(Data in this exercise Opens)

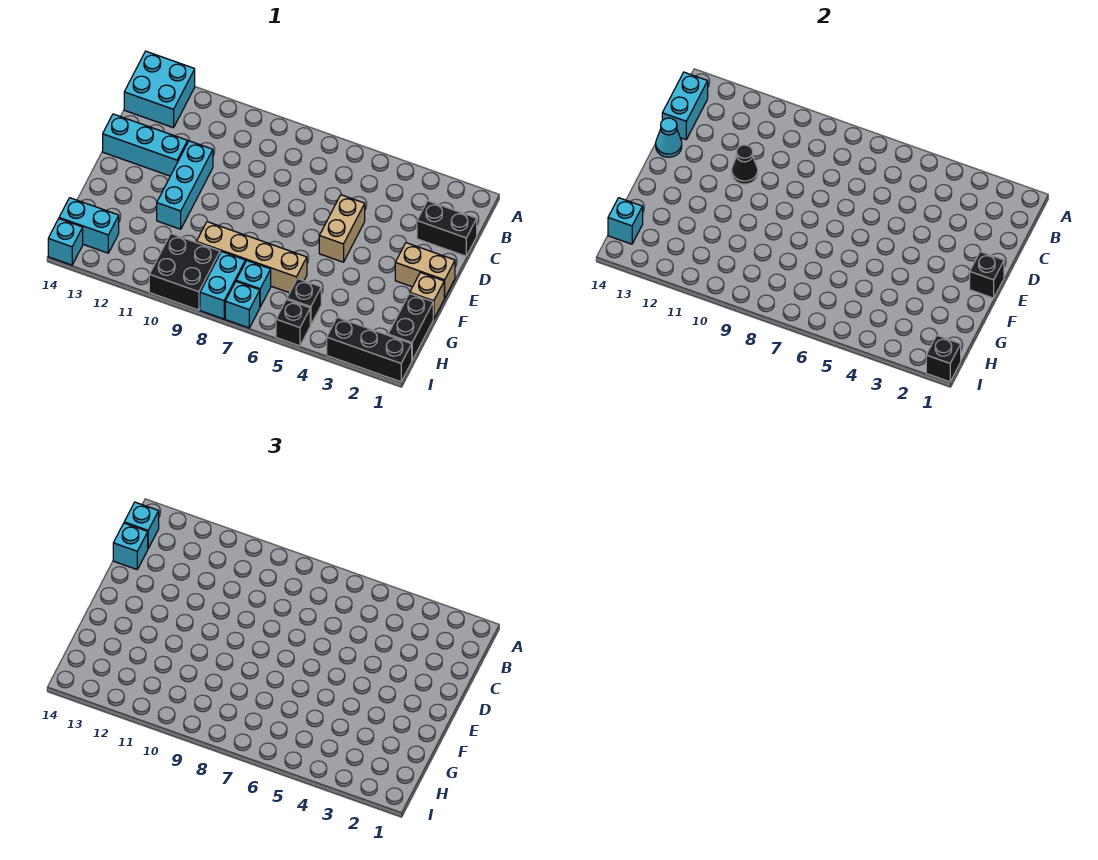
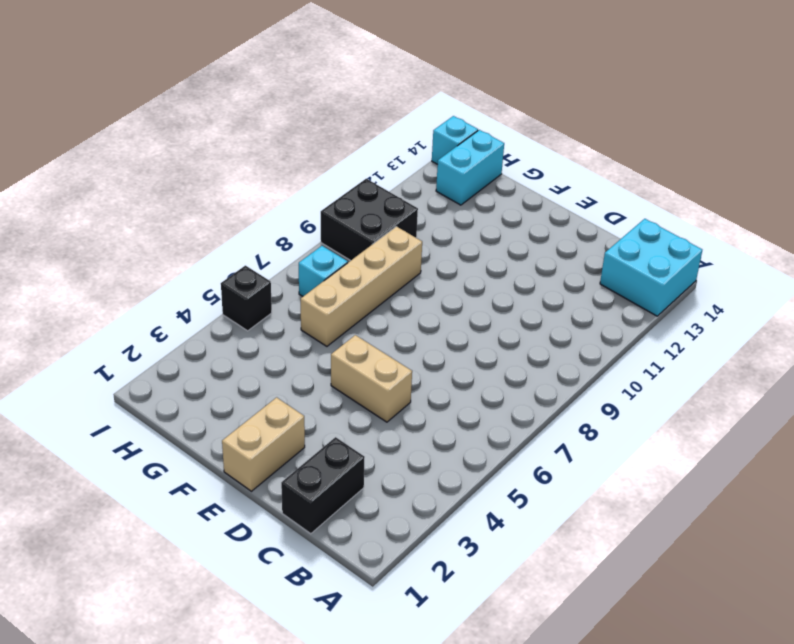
none -> cyan 1x3 brick [157,141,213,229]
none -> cyan 1x3 brick [103,114,188,176]
none -> tan 1x1 brick [410,273,444,319]

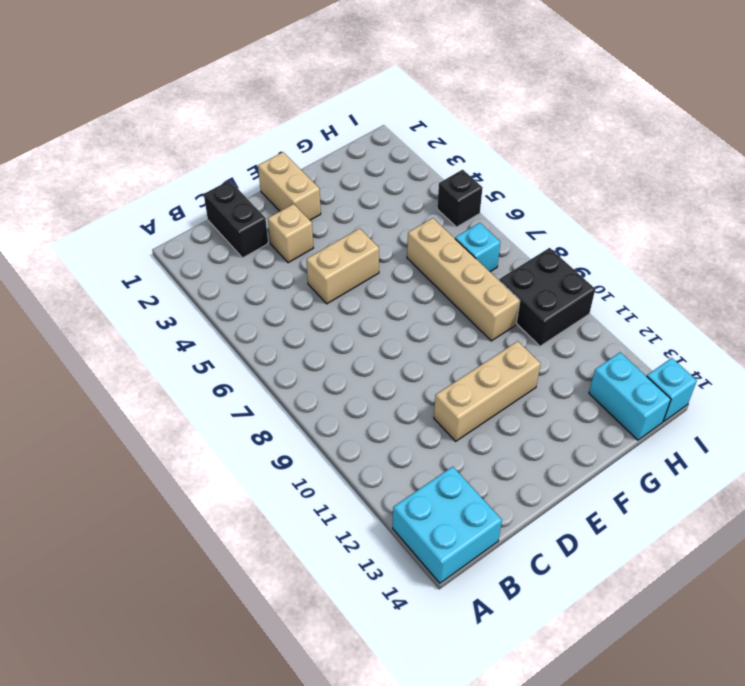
tan 1x1 brick [268,204,313,263] -> tan 1x1 brick moved to [410,273,444,319]
tan 1x3 brick [434,341,541,441] -> cyan 1x3 brick [157,141,213,229]
none -> cyan 1x3 brick [103,114,188,176]
none -> black 1x2 brick [388,293,433,360]
none -> black 1x1 brick [287,278,321,325]

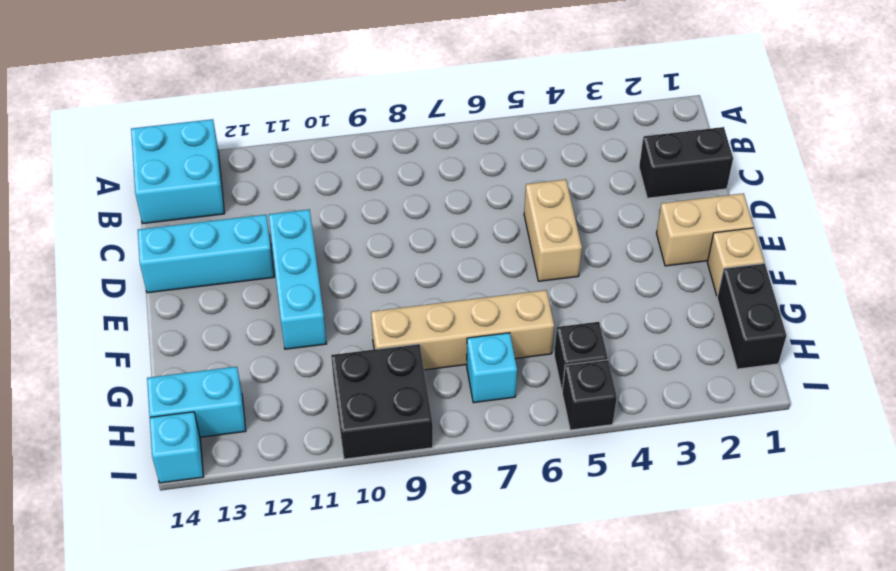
none -> cyan 1x2 brick [200,252,245,319]
none -> black 1x3 brick [327,317,412,382]
none -> cyan 1x1 brick [225,282,260,328]

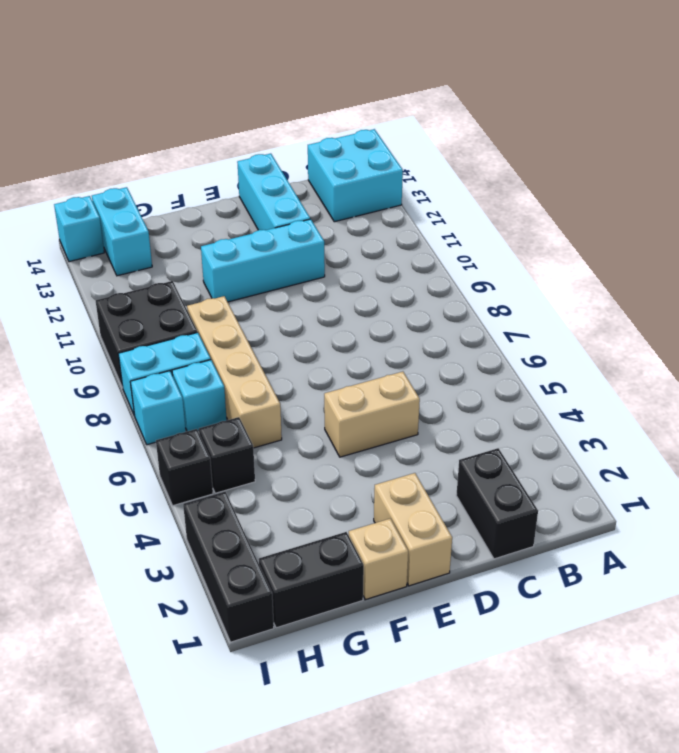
none -> cyan 1x2 brick [662,72,708,139]
none -> black 1x1 cone [732,145,758,184]
none -> cyan 1x1 cone [656,118,682,157]

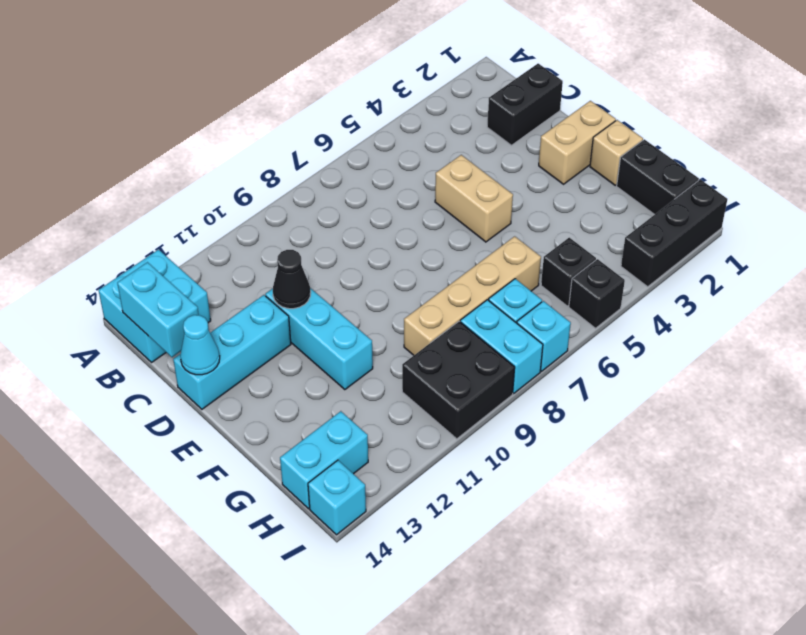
none -> black 1x1 brick [970,251,1004,298]
none -> cyan 1x1 brick [608,198,643,244]
none -> black 1x1 brick [926,335,961,382]

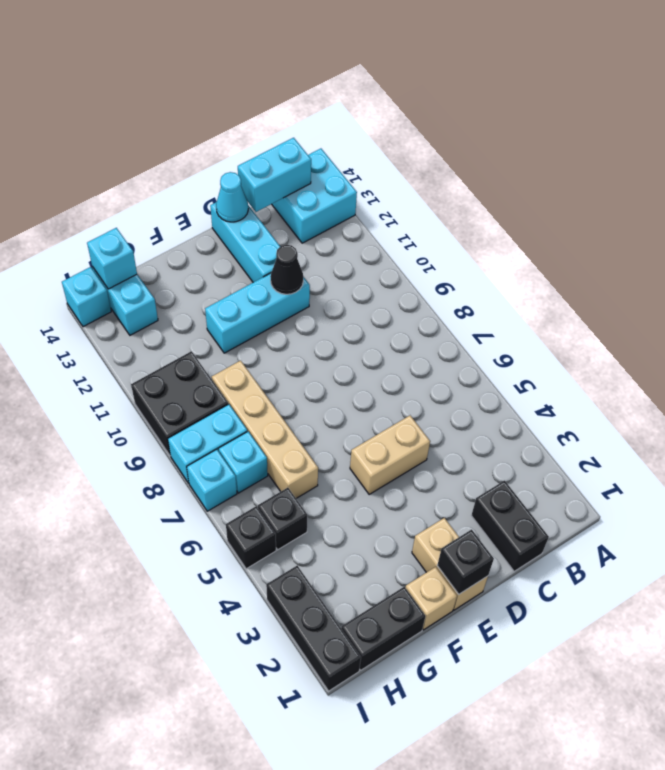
none -> black 1x1 brick [926,335,961,382]
none -> cyan 1x1 brick [124,502,159,548]
none -> cyan 1x1 brick [113,523,148,569]

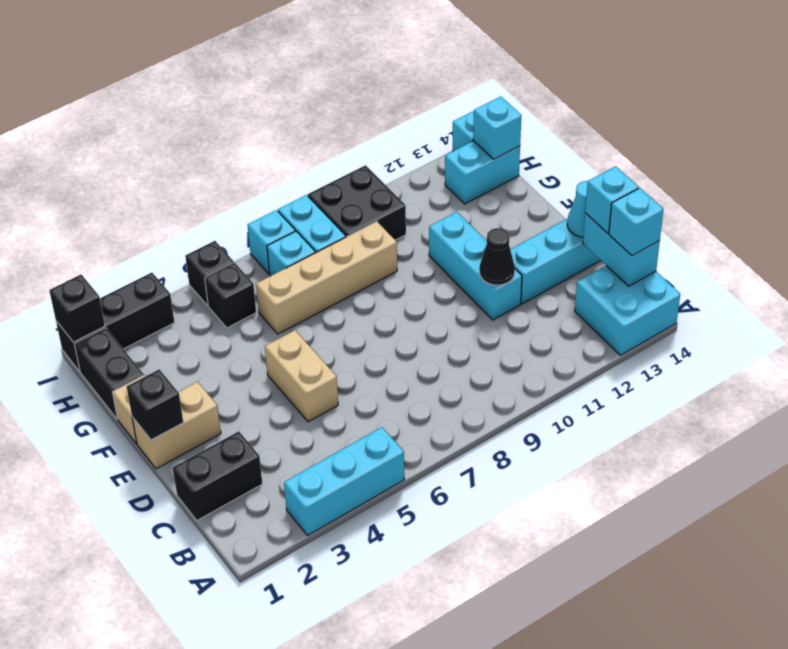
cyan 1x3 brick [284,427,405,536] -> none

(Data in this exercise Closes)

What you hand back should match the listing exactly, except that no pictures appear.

none -> cyan 1x3 brick [157,141,213,229]
none -> cyan 1x3 brick [103,114,188,176]
none -> tan 1x1 brick [410,273,444,319]

tan 1x1 brick [268,204,313,263] -> tan 1x1 brick moved to [410,273,444,319]
tan 1x3 brick [434,341,541,441] -> cyan 1x3 brick [157,141,213,229]
none -> cyan 1x3 brick [103,114,188,176]
none -> black 1x2 brick [388,293,433,360]
none -> black 1x1 brick [287,278,321,325]

none -> cyan 1x2 brick [200,252,245,319]
none -> black 1x3 brick [327,317,412,382]
none -> cyan 1x1 brick [225,282,260,328]

none -> cyan 1x2 brick [662,72,708,139]
none -> black 1x1 cone [732,145,758,184]
none -> cyan 1x1 cone [656,118,682,157]

none -> black 1x1 brick [970,251,1004,298]
none -> cyan 1x1 brick [608,198,643,244]
none -> black 1x1 brick [926,335,961,382]

none -> black 1x1 brick [926,335,961,382]
none -> cyan 1x1 brick [124,502,159,548]
none -> cyan 1x1 brick [113,523,148,569]

cyan 1x3 brick [284,427,405,536] -> none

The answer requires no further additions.